Top of Available data
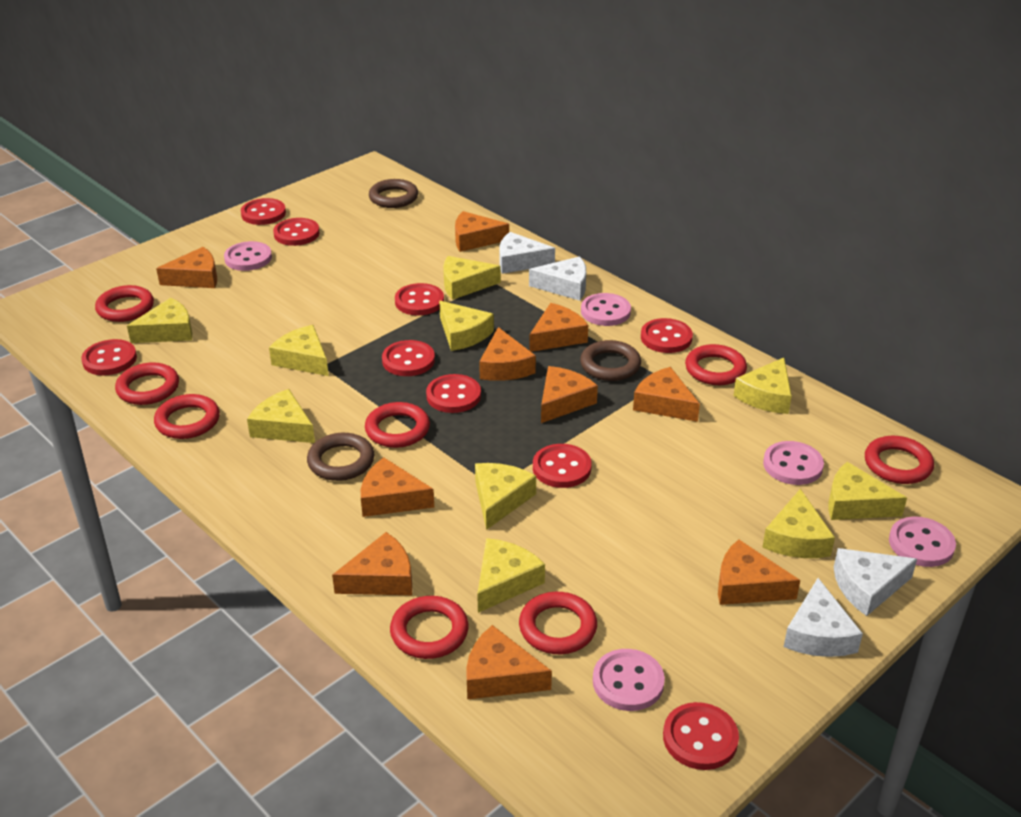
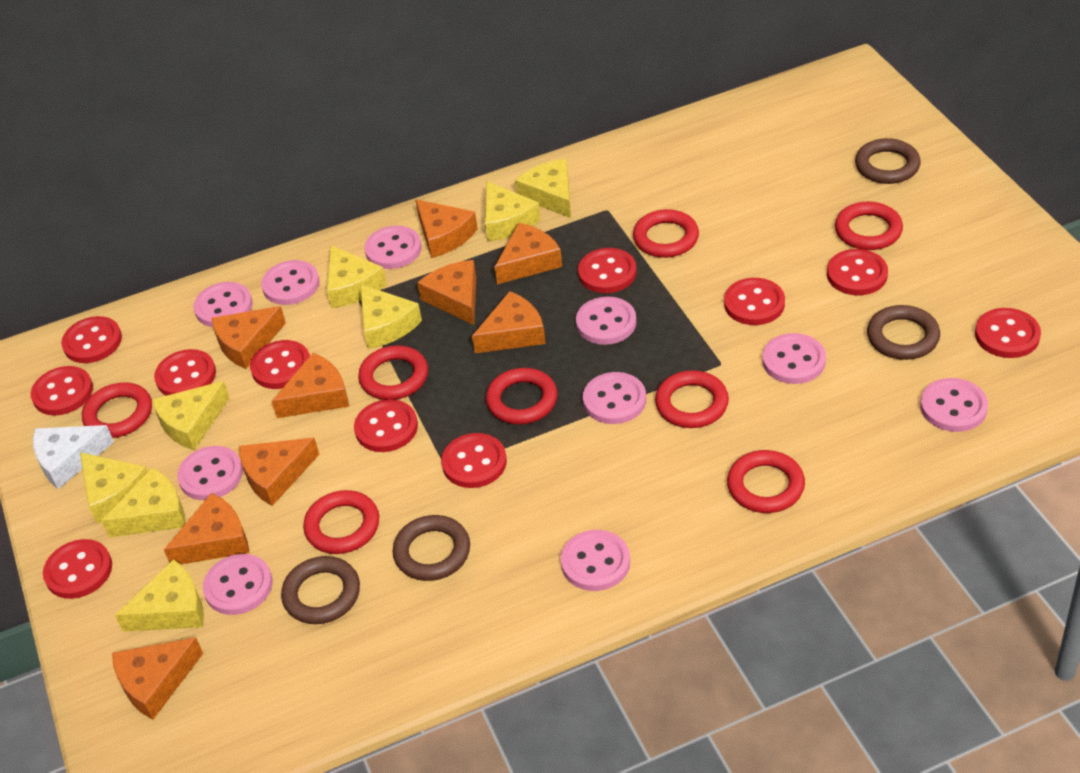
brown ring: 3 -> 4
orange cheese: 10 -> 9
pink button: 5 -> 10
red button: 9 -> 11
white cheese: 4 -> 1
yellow cheese: 10 -> 8

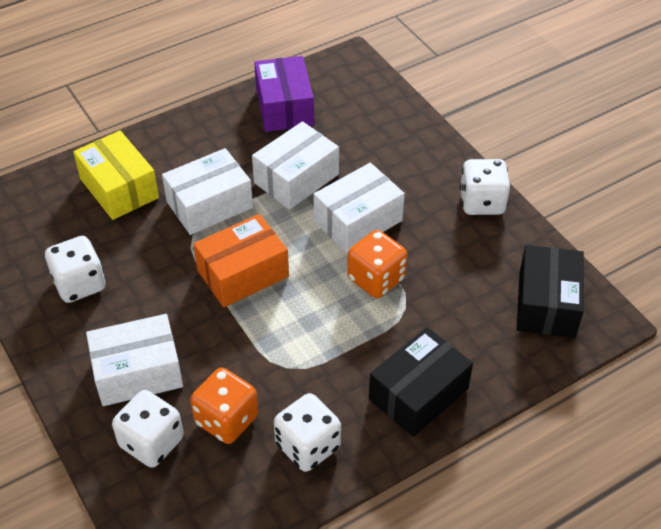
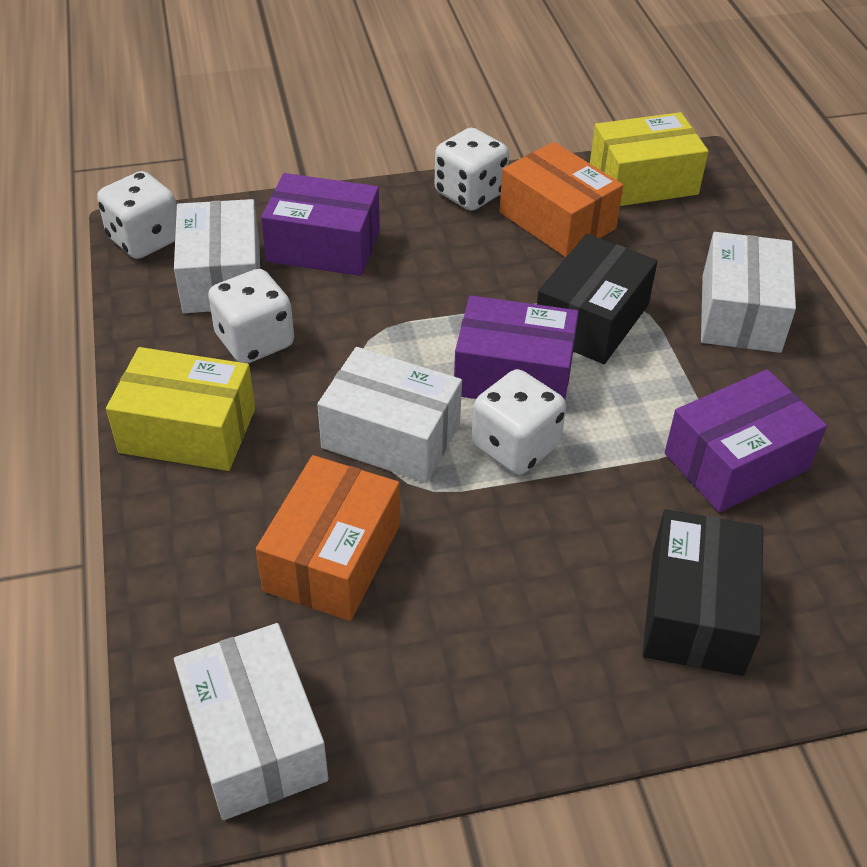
orange box: 1 -> 2
orange dice: 2 -> 0
purple box: 1 -> 3
yellow box: 1 -> 2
Bottom of Available data
Exercise directions
In the records above, locate every line with the string "orange" and copy it.

Finished exercise
orange cheese: 10 -> 9
orange box: 1 -> 2
orange dice: 2 -> 0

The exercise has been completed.